→ **Work order**
Count the lines in the listing below that contain the word "resized" and report that number alone.

→ **Input data**
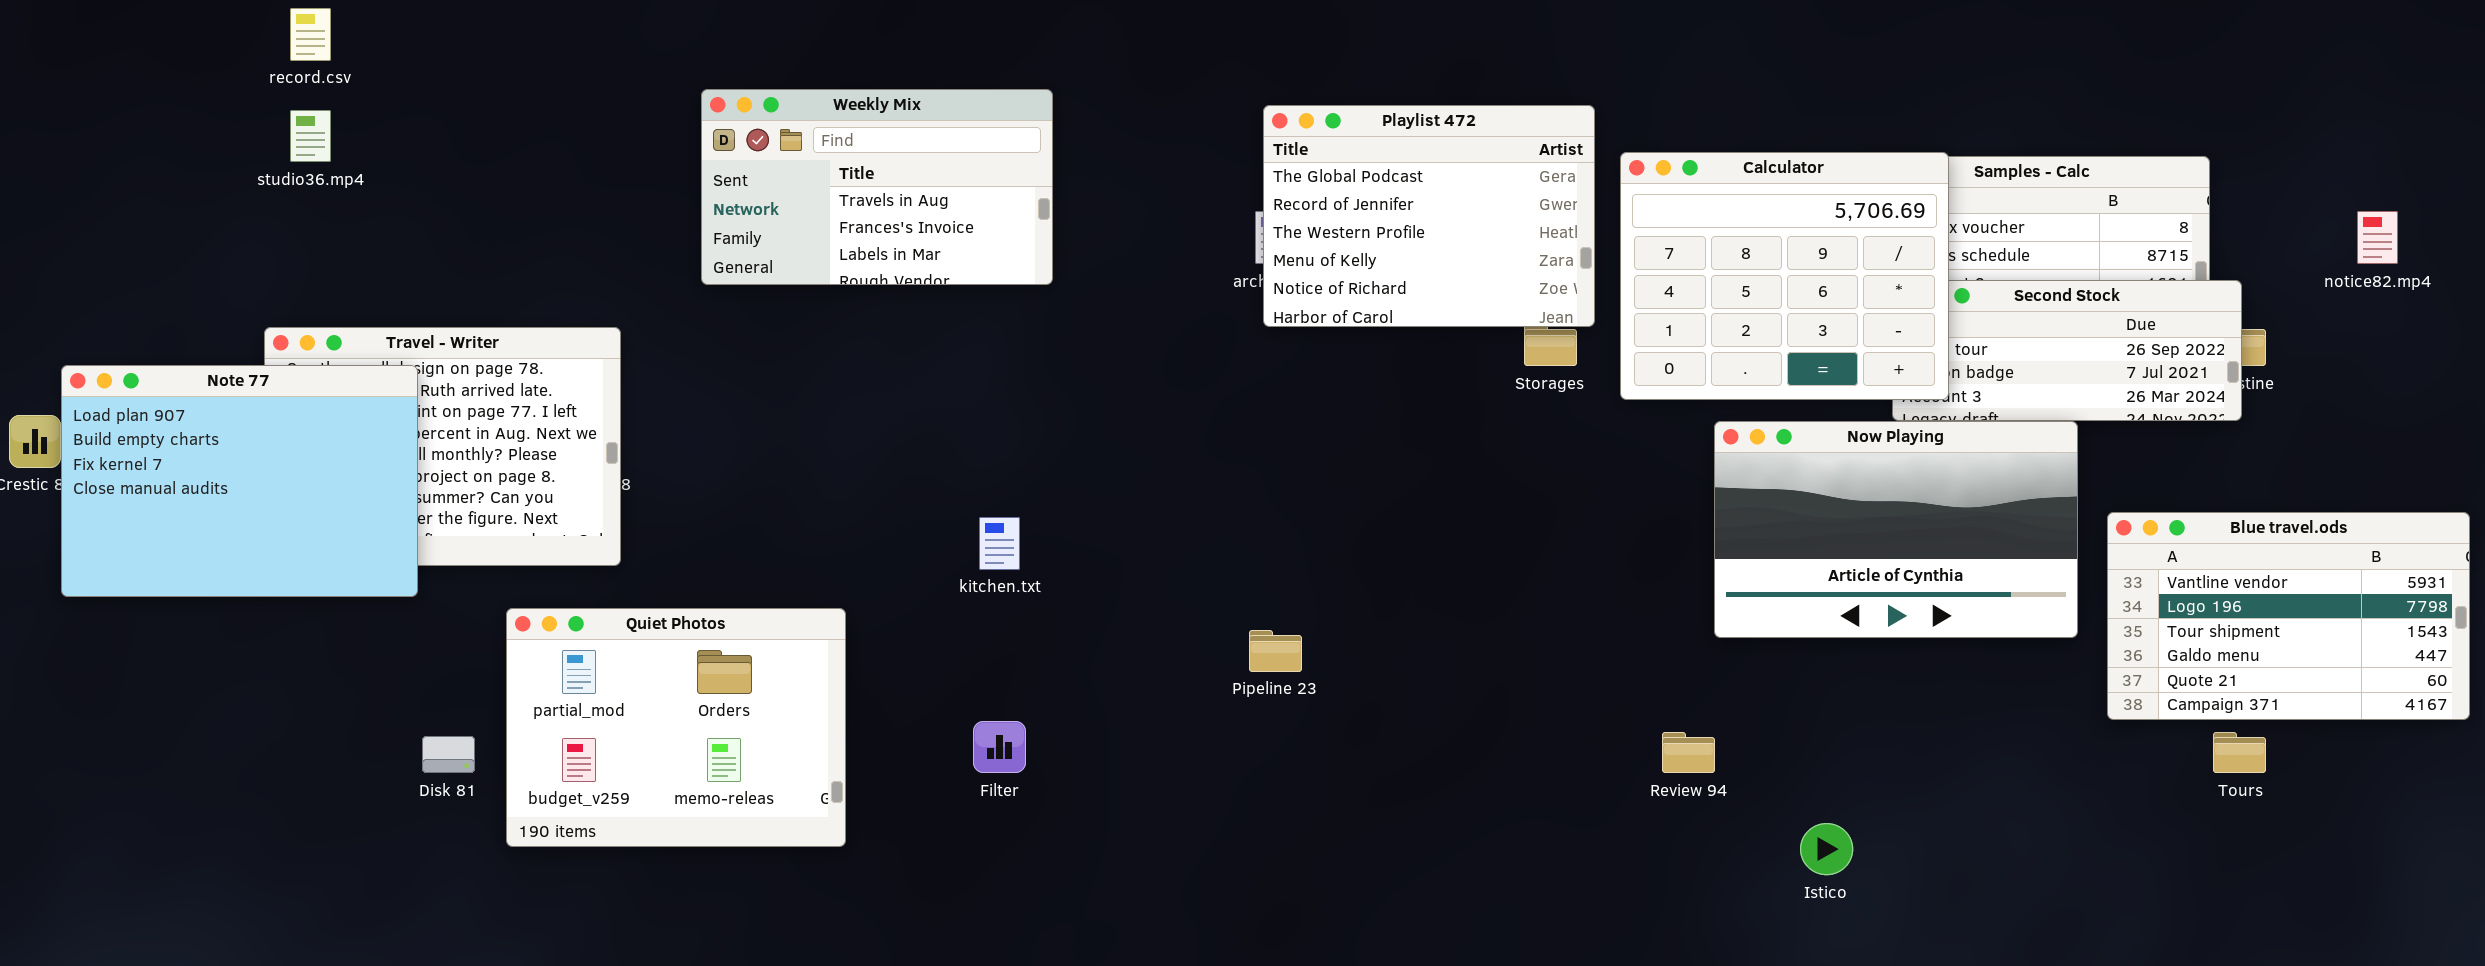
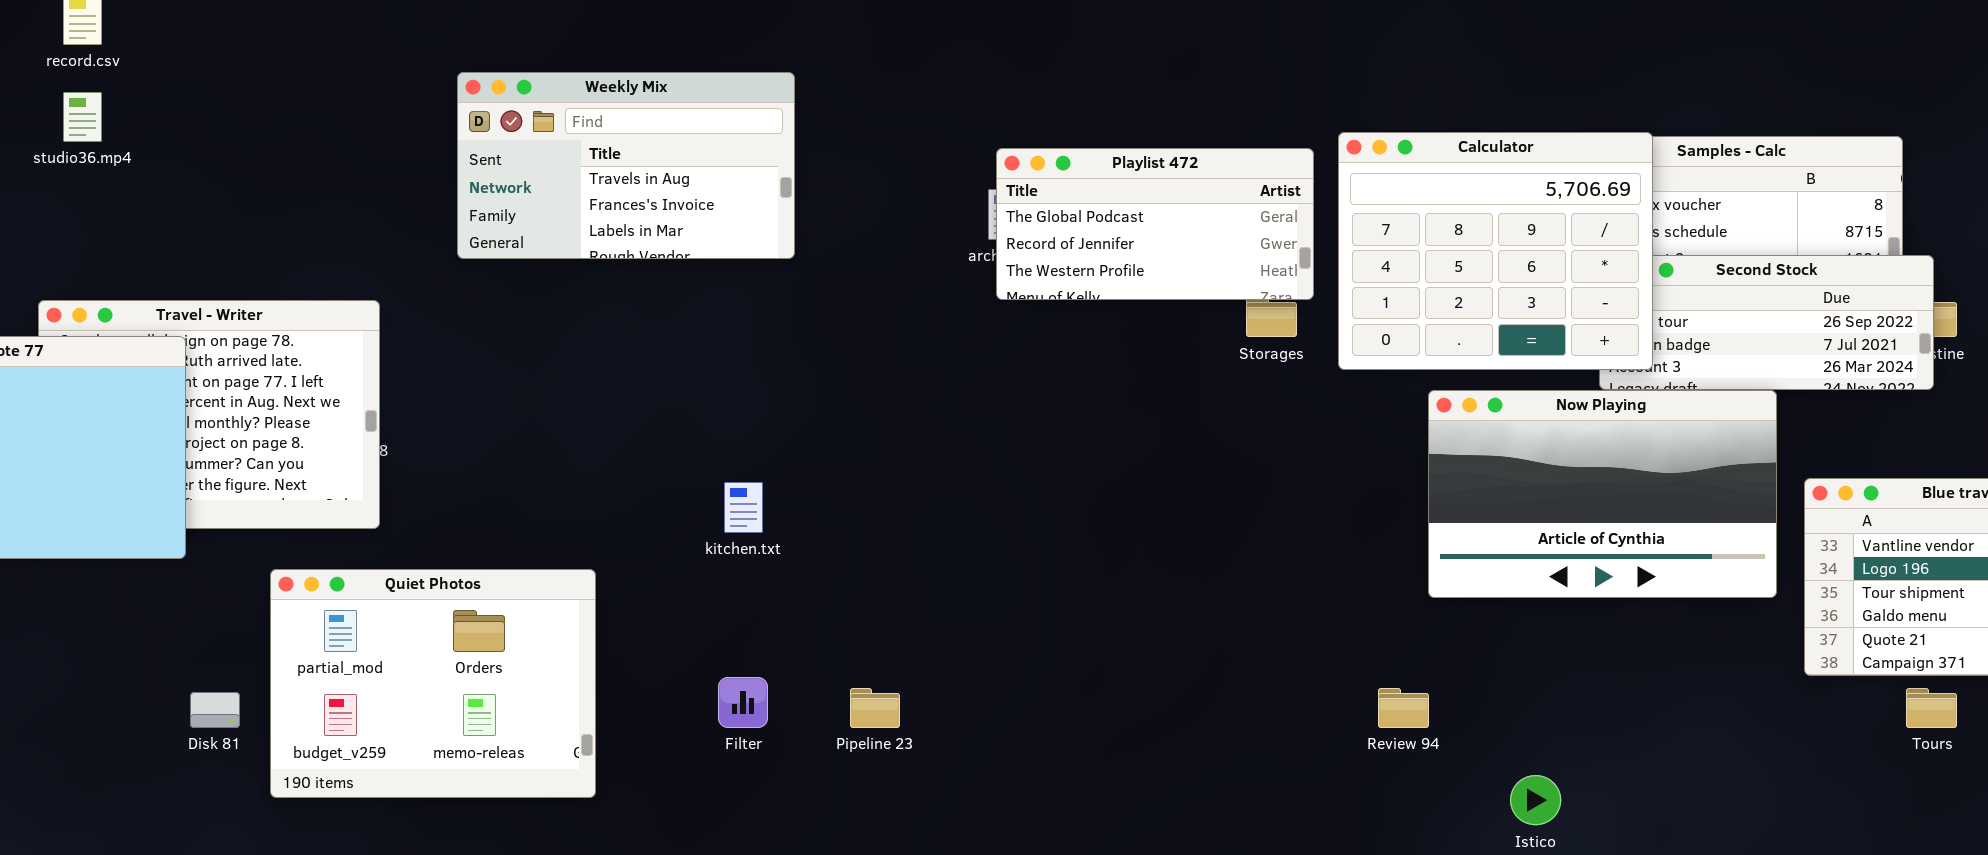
Playlist 472: [1263,105,1595,327] -> [996,148,1314,300], resized
Pipeline 23: [1249,630,1302,672] -> [850,688,900,728], moved

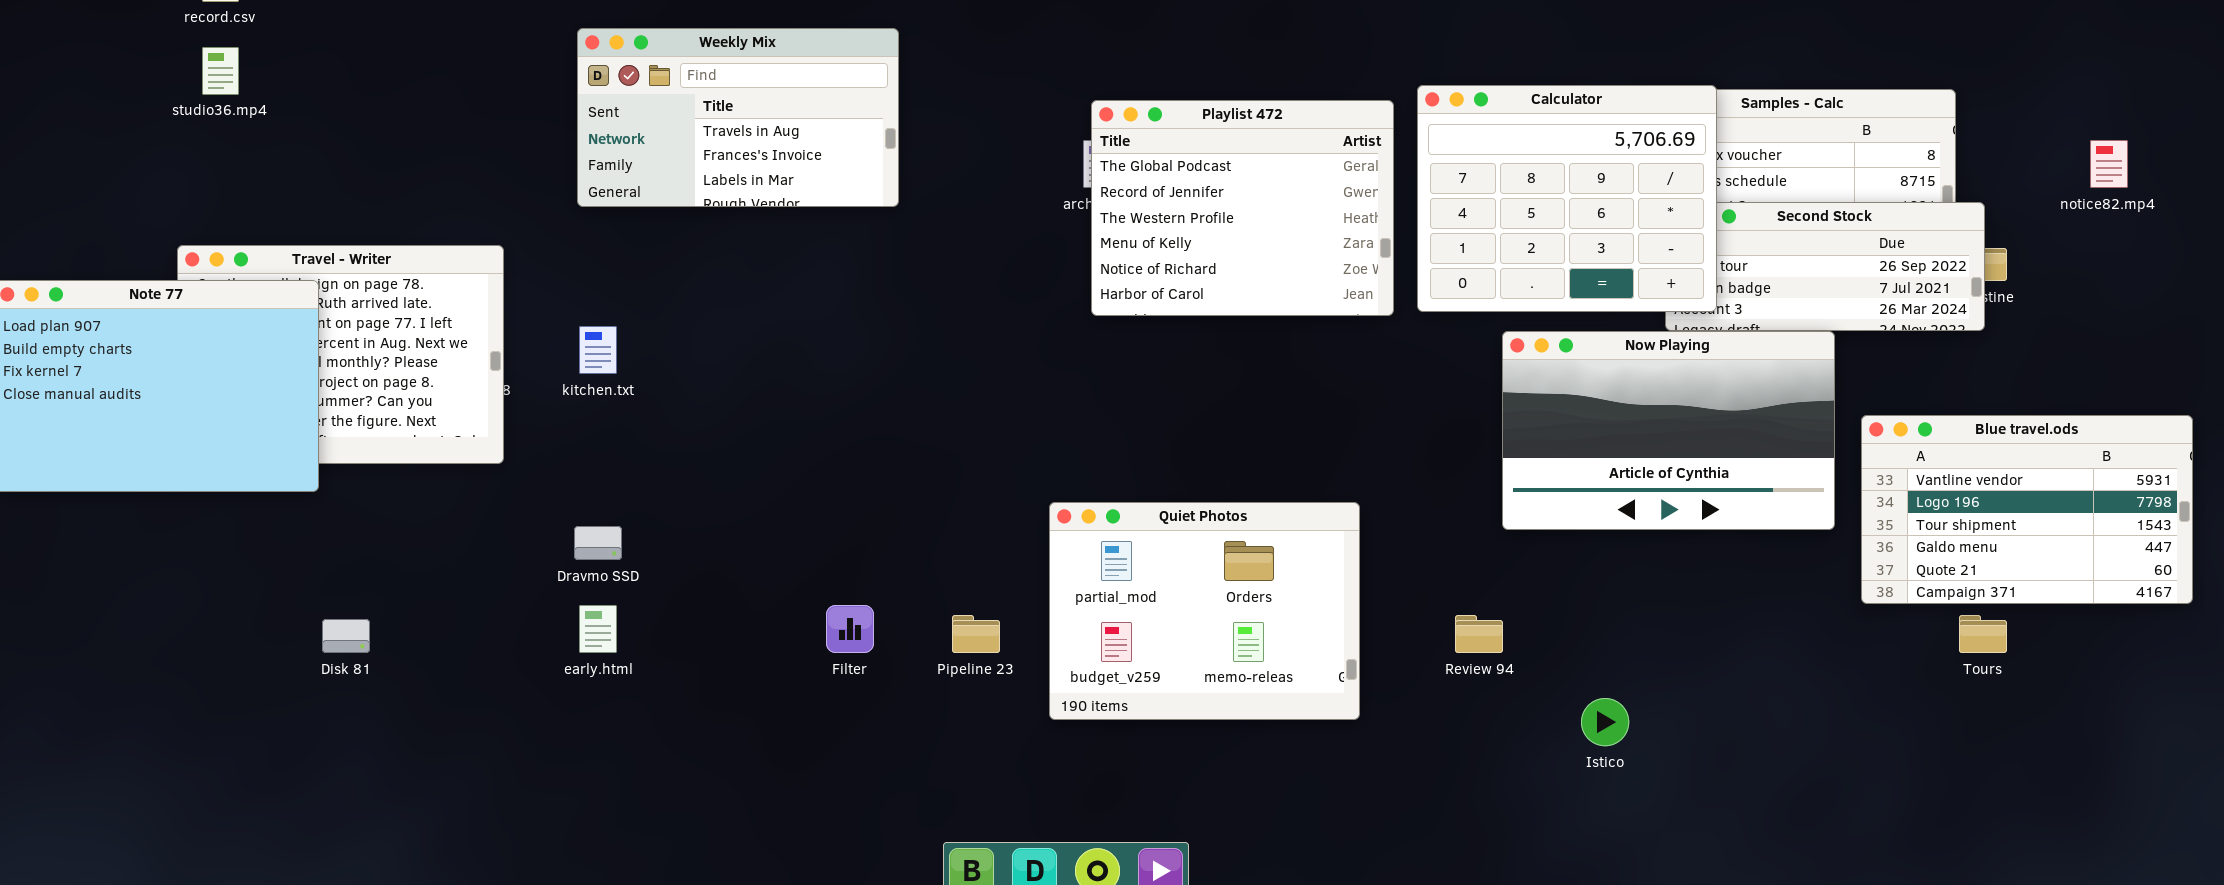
Playlist 472: [996,148,1314,300] -> [1091,100,1394,316], resized
kitchen.txt: [724,482,763,533] -> [579,326,617,374], moved
Quiet Photos: [270,569,596,798] -> [1049,502,1360,720], moved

→ **Task result**
2